**** DATA UNDER STUDY ****
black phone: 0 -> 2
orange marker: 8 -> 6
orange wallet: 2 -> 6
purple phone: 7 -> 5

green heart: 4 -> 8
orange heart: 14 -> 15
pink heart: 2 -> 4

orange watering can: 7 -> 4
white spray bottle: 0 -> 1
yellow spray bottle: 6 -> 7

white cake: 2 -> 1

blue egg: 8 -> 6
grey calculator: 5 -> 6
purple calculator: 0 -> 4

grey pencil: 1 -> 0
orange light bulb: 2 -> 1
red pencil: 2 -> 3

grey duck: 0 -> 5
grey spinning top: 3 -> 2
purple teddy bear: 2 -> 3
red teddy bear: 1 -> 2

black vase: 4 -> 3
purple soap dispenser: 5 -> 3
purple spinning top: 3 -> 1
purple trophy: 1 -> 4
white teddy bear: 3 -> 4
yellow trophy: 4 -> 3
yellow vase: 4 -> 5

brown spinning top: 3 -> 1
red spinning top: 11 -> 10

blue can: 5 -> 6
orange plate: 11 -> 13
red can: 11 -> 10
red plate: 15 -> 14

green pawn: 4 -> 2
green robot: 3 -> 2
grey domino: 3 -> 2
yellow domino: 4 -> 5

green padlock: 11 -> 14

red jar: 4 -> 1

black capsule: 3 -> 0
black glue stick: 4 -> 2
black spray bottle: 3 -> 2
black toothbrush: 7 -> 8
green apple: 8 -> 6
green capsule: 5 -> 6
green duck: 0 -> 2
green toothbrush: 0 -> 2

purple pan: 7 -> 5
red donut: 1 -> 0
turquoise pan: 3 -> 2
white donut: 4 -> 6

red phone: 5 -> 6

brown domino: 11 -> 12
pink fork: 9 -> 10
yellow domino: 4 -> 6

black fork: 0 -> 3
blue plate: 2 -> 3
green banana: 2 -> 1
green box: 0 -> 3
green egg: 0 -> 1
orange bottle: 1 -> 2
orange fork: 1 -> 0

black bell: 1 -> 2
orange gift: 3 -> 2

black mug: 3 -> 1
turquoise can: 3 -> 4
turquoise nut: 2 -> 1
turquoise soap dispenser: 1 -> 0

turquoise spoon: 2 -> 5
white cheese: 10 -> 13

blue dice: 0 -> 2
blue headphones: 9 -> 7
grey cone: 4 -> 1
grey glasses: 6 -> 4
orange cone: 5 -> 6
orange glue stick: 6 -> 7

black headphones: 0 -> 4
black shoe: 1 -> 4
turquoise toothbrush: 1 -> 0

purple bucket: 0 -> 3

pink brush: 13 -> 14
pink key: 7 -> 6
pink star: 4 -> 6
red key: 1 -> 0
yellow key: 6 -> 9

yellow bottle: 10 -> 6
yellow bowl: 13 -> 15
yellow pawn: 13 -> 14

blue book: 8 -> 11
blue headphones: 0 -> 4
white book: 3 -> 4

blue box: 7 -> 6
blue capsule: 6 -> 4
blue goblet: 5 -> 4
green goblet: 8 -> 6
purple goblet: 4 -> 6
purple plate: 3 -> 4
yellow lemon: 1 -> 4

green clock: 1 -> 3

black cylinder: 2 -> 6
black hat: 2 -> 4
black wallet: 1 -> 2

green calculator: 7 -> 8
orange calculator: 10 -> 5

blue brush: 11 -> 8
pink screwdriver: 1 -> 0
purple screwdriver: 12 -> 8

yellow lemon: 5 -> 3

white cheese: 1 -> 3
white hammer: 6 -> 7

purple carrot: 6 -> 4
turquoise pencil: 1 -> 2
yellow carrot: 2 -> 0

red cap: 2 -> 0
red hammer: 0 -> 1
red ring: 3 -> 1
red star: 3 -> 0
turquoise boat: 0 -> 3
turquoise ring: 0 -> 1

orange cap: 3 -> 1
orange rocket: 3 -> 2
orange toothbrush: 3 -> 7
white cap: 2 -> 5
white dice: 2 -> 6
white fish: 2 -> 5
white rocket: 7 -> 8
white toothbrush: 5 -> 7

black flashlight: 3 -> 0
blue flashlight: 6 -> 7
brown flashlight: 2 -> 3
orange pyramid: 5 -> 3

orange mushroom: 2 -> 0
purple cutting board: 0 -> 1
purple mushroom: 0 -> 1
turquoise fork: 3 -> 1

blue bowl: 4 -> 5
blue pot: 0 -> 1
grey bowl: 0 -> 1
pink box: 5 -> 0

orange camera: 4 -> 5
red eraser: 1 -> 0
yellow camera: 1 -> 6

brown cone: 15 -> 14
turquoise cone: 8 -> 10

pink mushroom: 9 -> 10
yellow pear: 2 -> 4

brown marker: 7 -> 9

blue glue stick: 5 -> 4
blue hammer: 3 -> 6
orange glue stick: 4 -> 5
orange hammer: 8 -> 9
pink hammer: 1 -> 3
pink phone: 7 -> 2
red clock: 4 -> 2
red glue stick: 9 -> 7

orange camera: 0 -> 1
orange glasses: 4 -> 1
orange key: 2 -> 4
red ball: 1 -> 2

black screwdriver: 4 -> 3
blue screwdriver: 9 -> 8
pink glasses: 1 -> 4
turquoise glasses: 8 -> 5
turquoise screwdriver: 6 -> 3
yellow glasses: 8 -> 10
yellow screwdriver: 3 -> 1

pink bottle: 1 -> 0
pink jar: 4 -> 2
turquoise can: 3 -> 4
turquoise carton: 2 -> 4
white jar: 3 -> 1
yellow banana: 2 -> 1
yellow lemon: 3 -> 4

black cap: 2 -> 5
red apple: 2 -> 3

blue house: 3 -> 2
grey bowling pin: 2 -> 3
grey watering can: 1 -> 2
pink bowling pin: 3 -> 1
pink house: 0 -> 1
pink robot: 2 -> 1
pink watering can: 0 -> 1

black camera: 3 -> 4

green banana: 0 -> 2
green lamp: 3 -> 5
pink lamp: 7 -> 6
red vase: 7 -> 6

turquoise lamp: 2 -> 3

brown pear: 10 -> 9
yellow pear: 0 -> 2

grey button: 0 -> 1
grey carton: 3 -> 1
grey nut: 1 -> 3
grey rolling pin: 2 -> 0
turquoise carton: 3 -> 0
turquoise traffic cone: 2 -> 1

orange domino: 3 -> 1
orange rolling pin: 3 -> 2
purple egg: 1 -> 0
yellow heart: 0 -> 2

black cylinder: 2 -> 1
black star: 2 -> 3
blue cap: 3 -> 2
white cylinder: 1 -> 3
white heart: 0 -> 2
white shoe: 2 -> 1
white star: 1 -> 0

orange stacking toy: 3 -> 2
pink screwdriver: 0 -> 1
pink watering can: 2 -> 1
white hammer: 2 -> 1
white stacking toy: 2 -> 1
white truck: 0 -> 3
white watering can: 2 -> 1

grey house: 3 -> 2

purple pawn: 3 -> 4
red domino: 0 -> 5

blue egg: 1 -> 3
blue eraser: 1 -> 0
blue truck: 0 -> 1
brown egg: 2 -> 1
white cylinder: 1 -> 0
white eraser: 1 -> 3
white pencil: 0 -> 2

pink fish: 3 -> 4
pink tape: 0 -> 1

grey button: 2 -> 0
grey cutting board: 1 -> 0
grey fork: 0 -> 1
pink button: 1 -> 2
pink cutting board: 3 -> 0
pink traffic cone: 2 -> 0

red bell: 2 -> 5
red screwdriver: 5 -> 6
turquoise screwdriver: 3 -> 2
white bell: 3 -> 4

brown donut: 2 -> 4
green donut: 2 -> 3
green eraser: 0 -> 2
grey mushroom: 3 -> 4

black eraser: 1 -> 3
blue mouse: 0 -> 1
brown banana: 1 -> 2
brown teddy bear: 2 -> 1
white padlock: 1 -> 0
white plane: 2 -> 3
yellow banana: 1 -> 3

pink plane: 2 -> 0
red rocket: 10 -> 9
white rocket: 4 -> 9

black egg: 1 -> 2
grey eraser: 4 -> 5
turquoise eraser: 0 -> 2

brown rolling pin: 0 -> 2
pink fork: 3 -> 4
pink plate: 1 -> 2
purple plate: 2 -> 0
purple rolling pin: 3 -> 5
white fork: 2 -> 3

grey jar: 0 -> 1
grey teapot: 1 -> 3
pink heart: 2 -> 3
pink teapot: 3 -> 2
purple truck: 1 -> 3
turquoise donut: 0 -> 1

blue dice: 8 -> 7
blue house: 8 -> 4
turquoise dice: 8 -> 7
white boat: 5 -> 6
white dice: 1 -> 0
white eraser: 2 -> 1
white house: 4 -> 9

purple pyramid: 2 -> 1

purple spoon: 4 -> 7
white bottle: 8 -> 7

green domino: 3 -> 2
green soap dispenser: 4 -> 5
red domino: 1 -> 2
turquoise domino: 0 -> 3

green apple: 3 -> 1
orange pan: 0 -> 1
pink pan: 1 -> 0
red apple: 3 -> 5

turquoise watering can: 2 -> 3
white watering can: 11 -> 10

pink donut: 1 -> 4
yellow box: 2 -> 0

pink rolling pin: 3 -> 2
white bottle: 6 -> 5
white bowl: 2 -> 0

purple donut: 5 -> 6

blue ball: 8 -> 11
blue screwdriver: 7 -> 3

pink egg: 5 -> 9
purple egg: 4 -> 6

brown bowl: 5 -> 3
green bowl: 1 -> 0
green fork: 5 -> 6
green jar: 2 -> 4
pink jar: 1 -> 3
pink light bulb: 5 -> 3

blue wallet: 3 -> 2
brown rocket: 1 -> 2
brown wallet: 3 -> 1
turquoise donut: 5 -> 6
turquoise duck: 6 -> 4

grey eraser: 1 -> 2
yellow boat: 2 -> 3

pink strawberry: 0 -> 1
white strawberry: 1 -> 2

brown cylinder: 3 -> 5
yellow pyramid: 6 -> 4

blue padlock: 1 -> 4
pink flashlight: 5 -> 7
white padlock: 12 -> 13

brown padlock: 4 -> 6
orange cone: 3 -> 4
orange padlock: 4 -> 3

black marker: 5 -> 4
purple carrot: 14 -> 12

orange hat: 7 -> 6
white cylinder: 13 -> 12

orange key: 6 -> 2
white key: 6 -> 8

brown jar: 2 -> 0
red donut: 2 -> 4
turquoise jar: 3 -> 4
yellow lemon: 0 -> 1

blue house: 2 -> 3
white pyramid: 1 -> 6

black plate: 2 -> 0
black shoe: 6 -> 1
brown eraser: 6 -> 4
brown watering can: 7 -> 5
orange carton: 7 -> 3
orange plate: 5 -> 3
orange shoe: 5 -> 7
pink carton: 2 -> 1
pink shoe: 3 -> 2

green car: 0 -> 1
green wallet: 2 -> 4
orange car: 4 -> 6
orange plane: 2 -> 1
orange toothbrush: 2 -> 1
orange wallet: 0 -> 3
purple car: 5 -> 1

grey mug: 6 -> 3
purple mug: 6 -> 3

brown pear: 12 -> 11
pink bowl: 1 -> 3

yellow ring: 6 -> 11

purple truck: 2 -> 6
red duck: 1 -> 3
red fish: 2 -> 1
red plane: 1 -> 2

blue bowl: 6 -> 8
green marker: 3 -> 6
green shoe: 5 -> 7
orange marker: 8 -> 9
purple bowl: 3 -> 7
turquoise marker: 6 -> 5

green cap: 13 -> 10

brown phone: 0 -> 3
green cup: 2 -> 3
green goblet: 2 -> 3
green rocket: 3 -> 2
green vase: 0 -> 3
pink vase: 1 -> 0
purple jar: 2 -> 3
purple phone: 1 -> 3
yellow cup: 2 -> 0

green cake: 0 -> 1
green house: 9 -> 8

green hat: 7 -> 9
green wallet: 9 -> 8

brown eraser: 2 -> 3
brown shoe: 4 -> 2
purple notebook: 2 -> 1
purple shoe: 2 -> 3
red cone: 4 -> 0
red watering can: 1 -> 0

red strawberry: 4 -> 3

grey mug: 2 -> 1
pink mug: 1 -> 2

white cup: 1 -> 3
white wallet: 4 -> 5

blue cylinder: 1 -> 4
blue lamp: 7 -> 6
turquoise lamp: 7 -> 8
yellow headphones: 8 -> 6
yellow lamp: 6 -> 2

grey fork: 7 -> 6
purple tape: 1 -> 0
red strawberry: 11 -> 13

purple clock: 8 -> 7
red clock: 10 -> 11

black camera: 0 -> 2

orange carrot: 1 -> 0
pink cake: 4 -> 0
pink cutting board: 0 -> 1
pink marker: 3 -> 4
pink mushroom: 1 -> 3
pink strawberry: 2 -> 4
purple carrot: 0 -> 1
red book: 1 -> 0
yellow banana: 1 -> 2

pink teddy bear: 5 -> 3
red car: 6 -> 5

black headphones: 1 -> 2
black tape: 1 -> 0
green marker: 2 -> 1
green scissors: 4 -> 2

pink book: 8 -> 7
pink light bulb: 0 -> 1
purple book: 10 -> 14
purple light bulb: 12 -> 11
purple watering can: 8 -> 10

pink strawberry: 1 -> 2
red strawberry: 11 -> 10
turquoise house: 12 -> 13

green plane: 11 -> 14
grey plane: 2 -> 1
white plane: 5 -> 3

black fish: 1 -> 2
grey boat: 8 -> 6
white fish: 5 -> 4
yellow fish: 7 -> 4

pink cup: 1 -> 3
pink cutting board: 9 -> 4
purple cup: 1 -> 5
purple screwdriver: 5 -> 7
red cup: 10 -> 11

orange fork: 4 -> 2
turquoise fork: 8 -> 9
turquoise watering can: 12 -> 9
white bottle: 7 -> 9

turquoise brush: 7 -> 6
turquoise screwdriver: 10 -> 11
****
- **WHAT IS NEEDED**:
Copy all lines above where "cylinder" is present.

- **TASK SOLUTION**:
black cylinder: 2 -> 6
black cylinder: 2 -> 1
white cylinder: 1 -> 3
white cylinder: 1 -> 0
brown cylinder: 3 -> 5
white cylinder: 13 -> 12
blue cylinder: 1 -> 4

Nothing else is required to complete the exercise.